Your task:
Could you return each entry below exactly as written, minus any pictures?
(Exercise data begins)
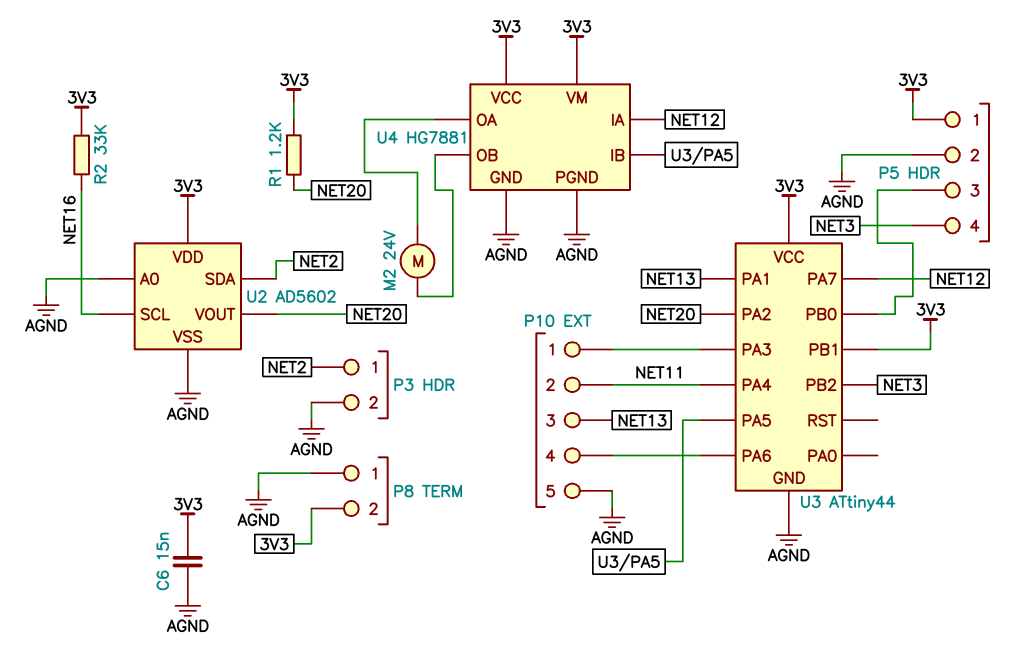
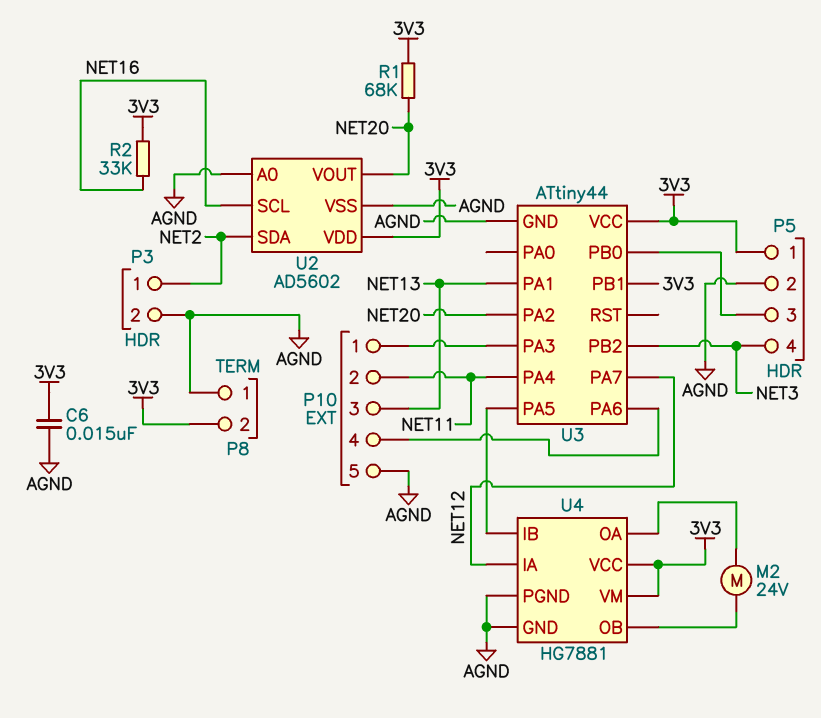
R1: 1.2k (3V3, NET20) -> 68k (3V3, NET20)

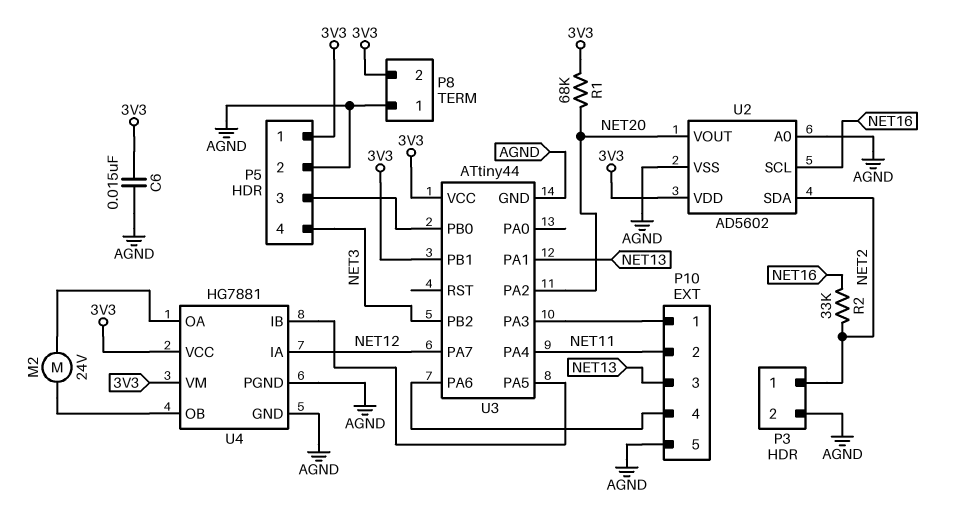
R2: 33k (3V3, NET16) -> 33k (NET2, NET16)

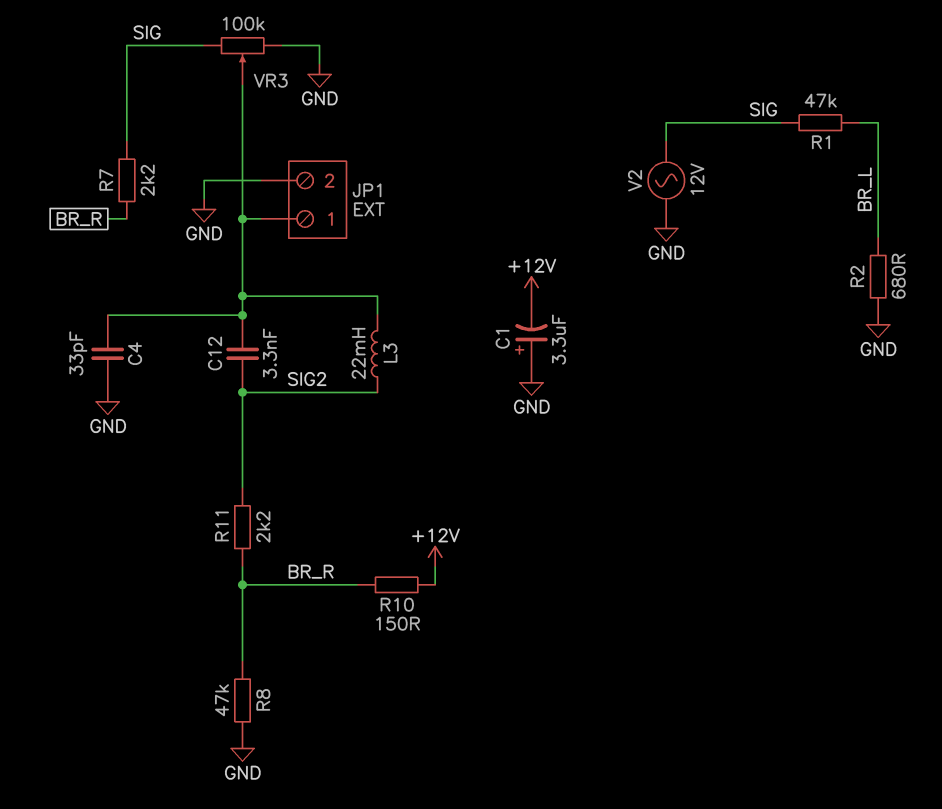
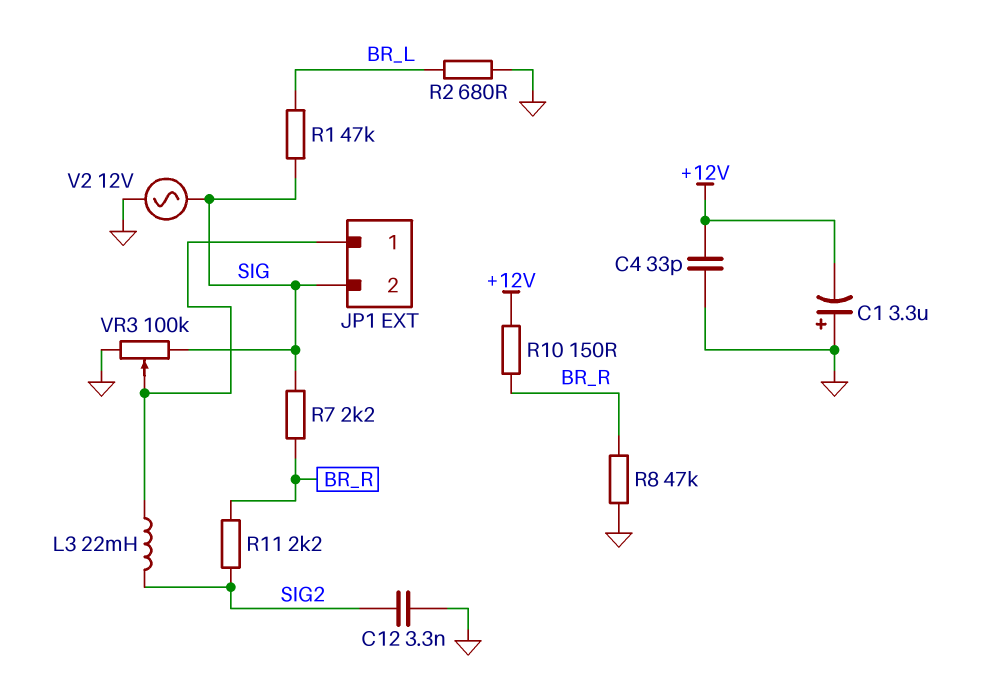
C4: 33pF (GND, JP1/1) -> 33pF (+12V, GND)
C12: 3.3nF (JP1/1, SIG2) -> 3.3nF (GND, SIG2)
JP1 pin 2: GND -> SIG

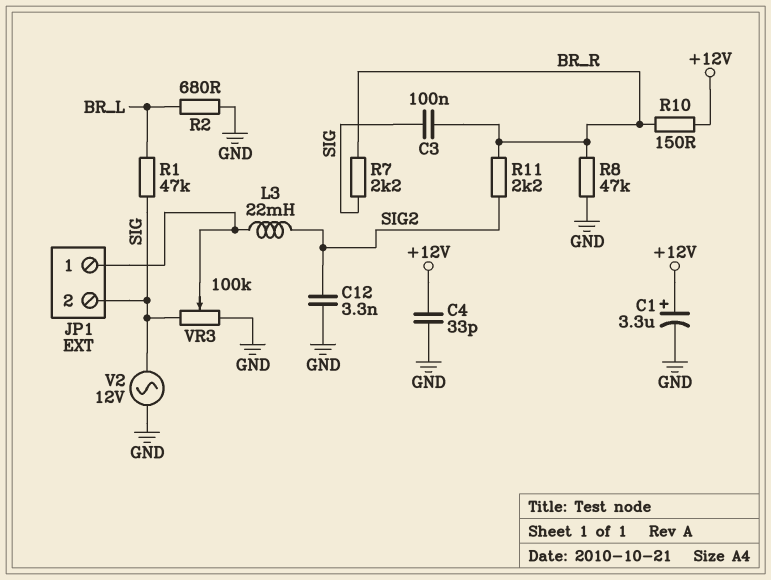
C1: 3.3uF (plus GND, minus +12V) -> 3.3uF (plus +12V, minus GND)
C3: none -> 100nF (BR_R, SIG)

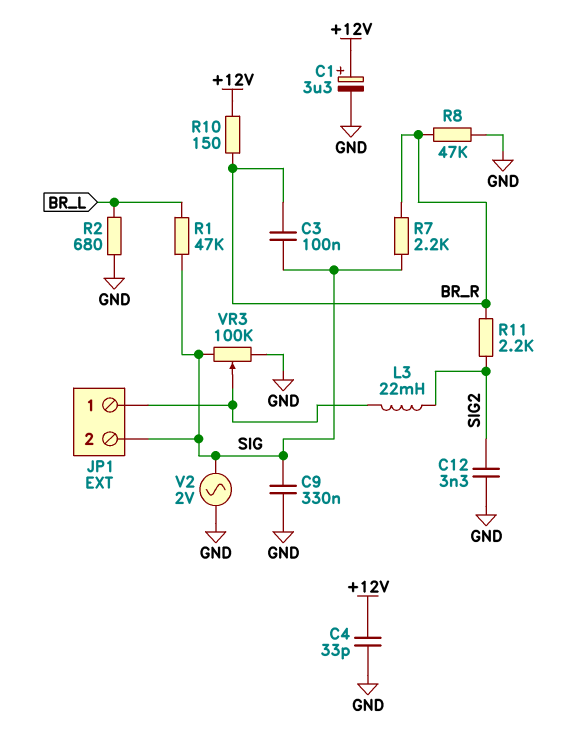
C9: none -> 330nF (GND, SIG)
V2: AC 12V (GND, SIG) -> AC 2V (GND, SIG)

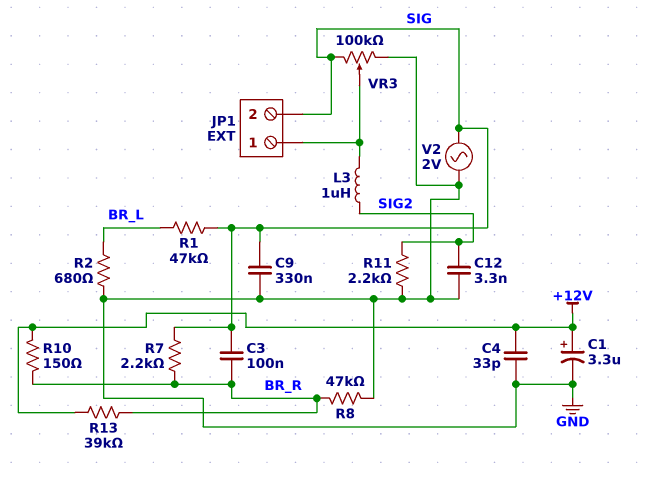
L3: 22mH (JP1/1, SIG2) -> 1uH (JP1/1, SIG2)
R11: 2.2k (BR_R, SIG2) -> 2.2k (GND, SIG2)
R13: none -> 39k (+12V, BR_R)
(Exercise data ends)
Response to the exercise:
R1: 1.2k (3V3, NET20) -> 68k (3V3, NET20)

R2: 33k (3V3, NET16) -> 33k (NET2, NET16)

C4: 33pF (GND, JP1/1) -> 33pF (+12V, GND)
C12: 3.3nF (JP1/1, SIG2) -> 3.3nF (GND, SIG2)
JP1 pin 2: GND -> SIG

C1: 3.3uF (plus GND, minus +12V) -> 3.3uF (plus +12V, minus GND)
C3: none -> 100nF (BR_R, SIG)

C9: none -> 330nF (GND, SIG)
V2: AC 12V (GND, SIG) -> AC 2V (GND, SIG)

L3: 22mH (JP1/1, SIG2) -> 1uH (JP1/1, SIG2)
R11: 2.2k (BR_R, SIG2) -> 2.2k (GND, SIG2)
R13: none -> 39k (+12V, BR_R)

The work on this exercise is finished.